→ **Task material**:

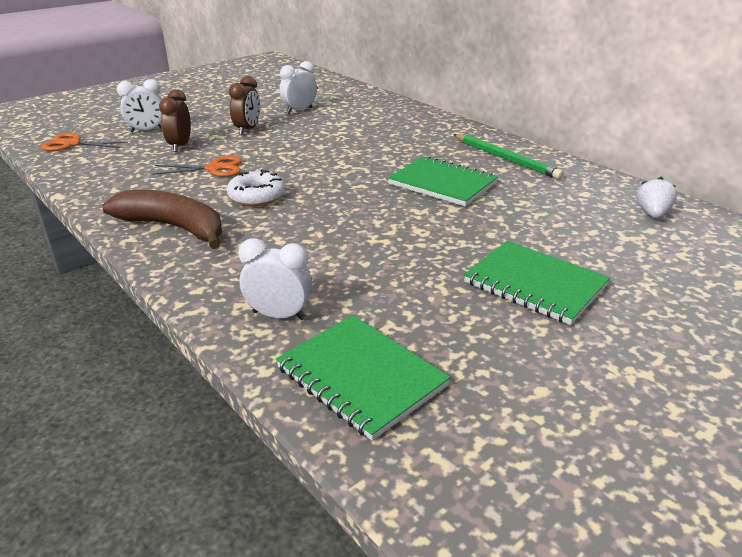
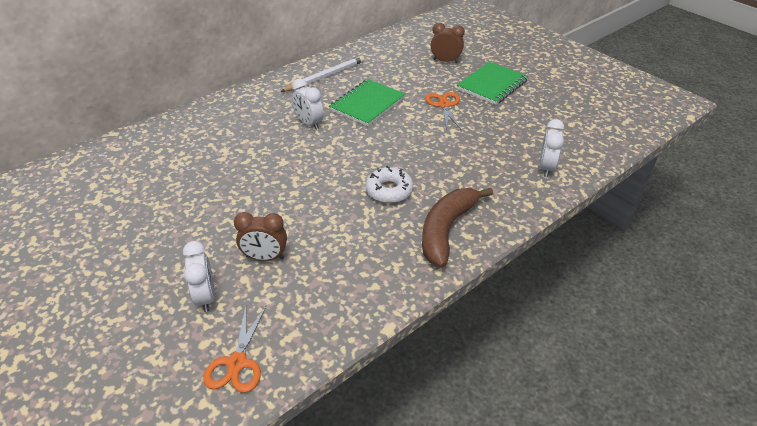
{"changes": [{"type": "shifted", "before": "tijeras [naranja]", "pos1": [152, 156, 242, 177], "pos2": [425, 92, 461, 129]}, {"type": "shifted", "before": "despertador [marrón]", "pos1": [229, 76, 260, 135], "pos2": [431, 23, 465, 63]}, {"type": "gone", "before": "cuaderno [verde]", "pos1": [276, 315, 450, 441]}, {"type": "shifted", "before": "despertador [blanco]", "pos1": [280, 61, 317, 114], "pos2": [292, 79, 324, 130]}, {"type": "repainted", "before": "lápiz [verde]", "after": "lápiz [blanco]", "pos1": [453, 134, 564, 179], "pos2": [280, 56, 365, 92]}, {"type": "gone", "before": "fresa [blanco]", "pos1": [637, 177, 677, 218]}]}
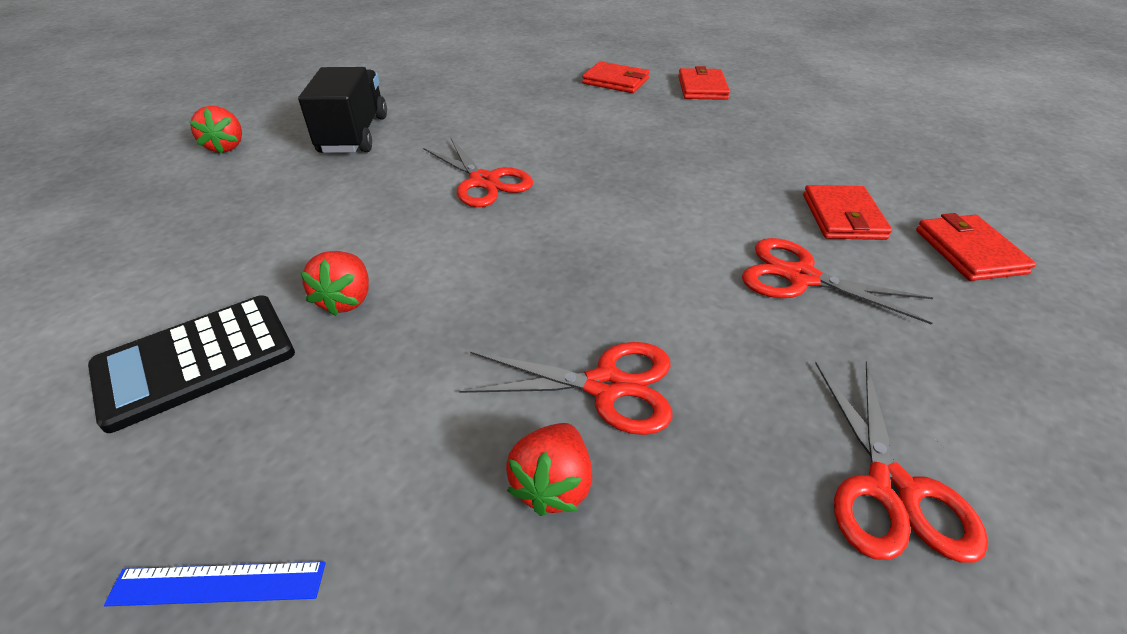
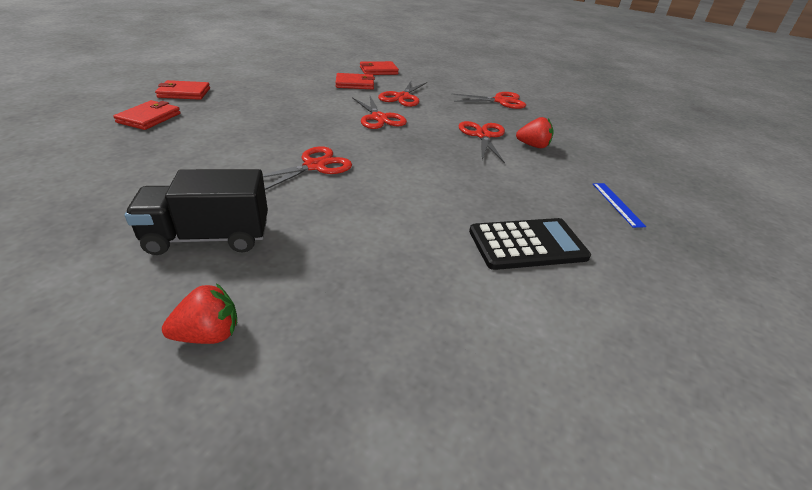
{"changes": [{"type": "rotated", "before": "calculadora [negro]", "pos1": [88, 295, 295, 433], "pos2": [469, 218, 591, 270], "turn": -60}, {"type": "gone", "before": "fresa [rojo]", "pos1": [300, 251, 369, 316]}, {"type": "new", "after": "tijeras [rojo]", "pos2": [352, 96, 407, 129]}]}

---

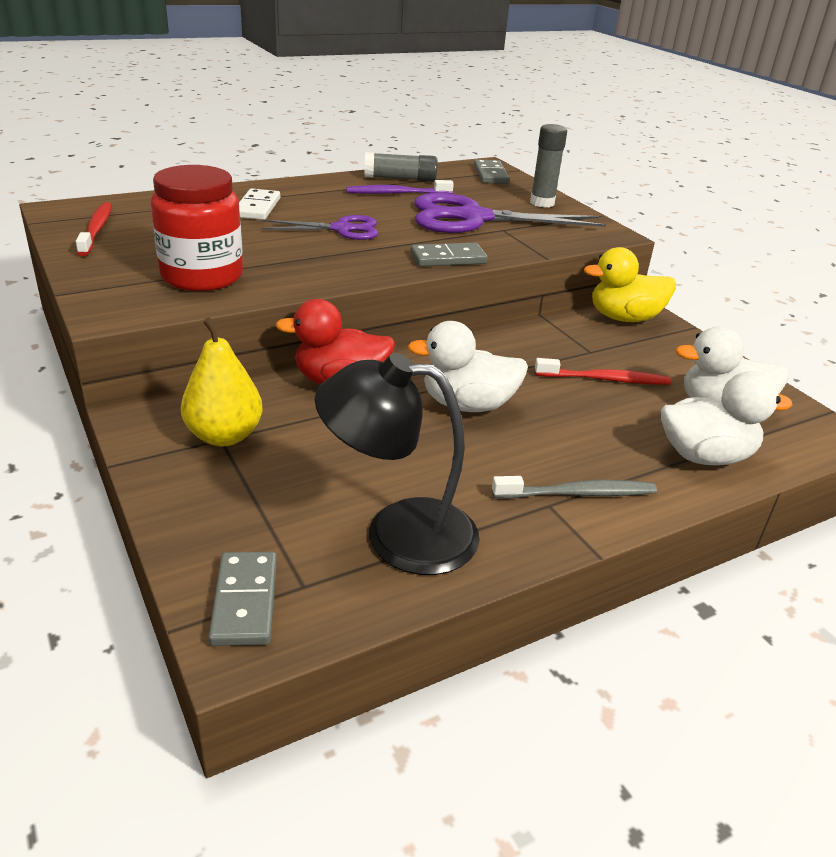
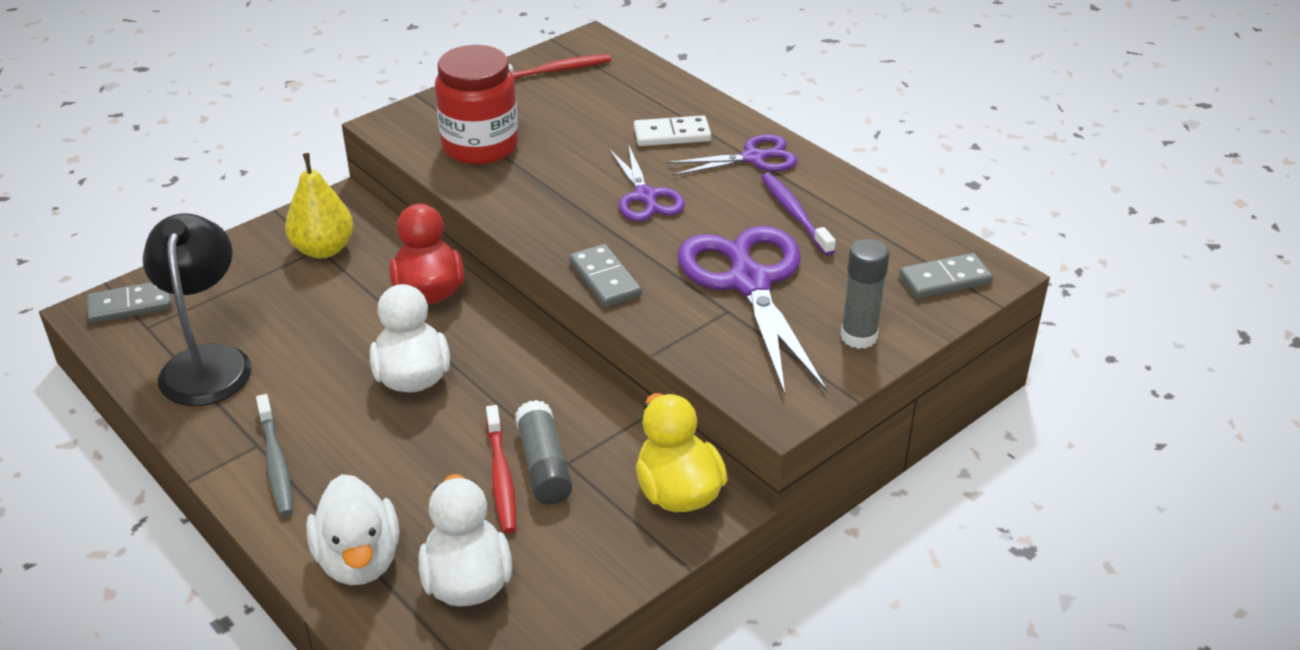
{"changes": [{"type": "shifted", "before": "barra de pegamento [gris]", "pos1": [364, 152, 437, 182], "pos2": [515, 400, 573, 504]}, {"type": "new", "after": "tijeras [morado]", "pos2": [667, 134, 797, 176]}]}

→ **What this task involves**: Answer with a single number: how many lines above hold the word "shifted"?

→ **Solution to this task**: 2